DATA UNDER STUDY START

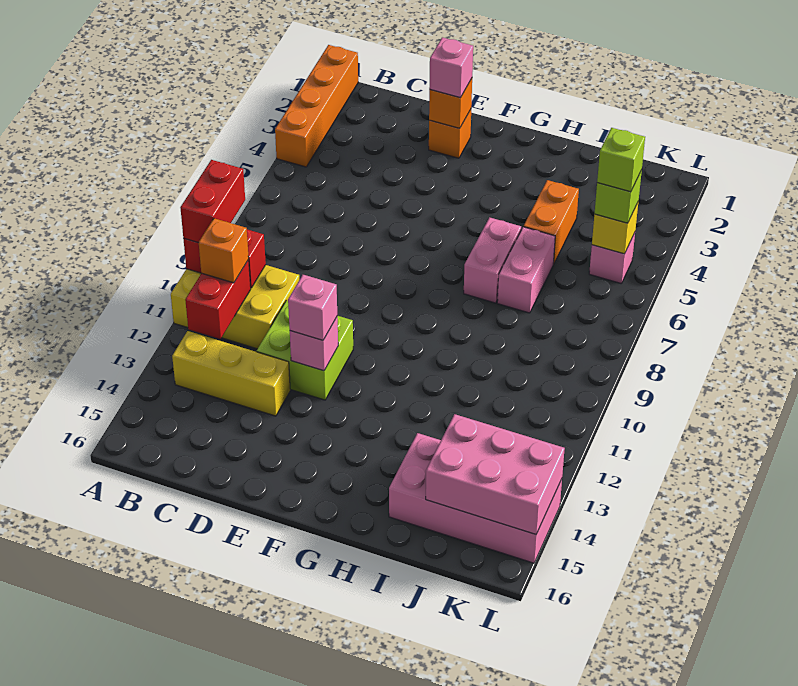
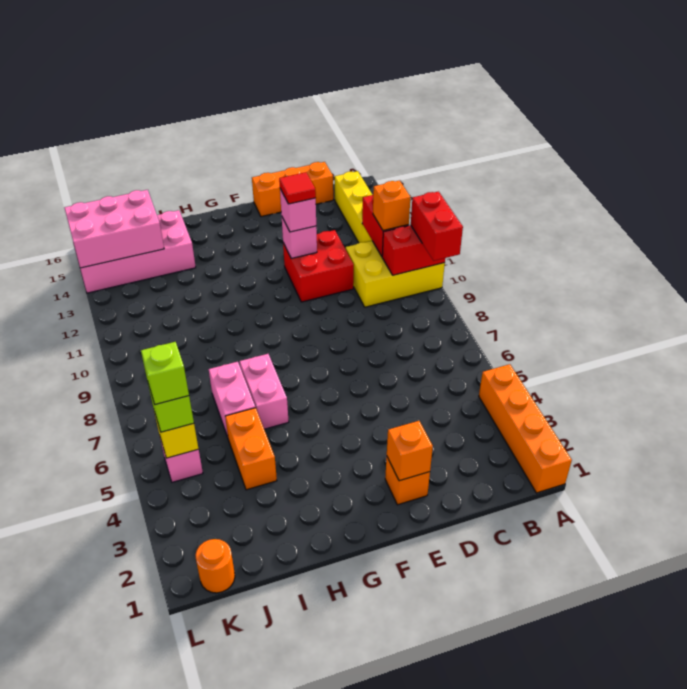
yellow brick B13:D13 level 1 -> yellow brick B13:B15 level 1
none -> orange brick C16:E16 level 1
lime brick D11:E12 level 1 -> red brick D11:E12 level 1
pink brick E2 level 3 -> none
none -> red tile E12 level 4
none -> orange round brick K1 level 1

DATA UNDER STUDY END

From the data above, gather every line that includes the word "orange".

none -> orange brick C16:E16 level 1
none -> orange round brick K1 level 1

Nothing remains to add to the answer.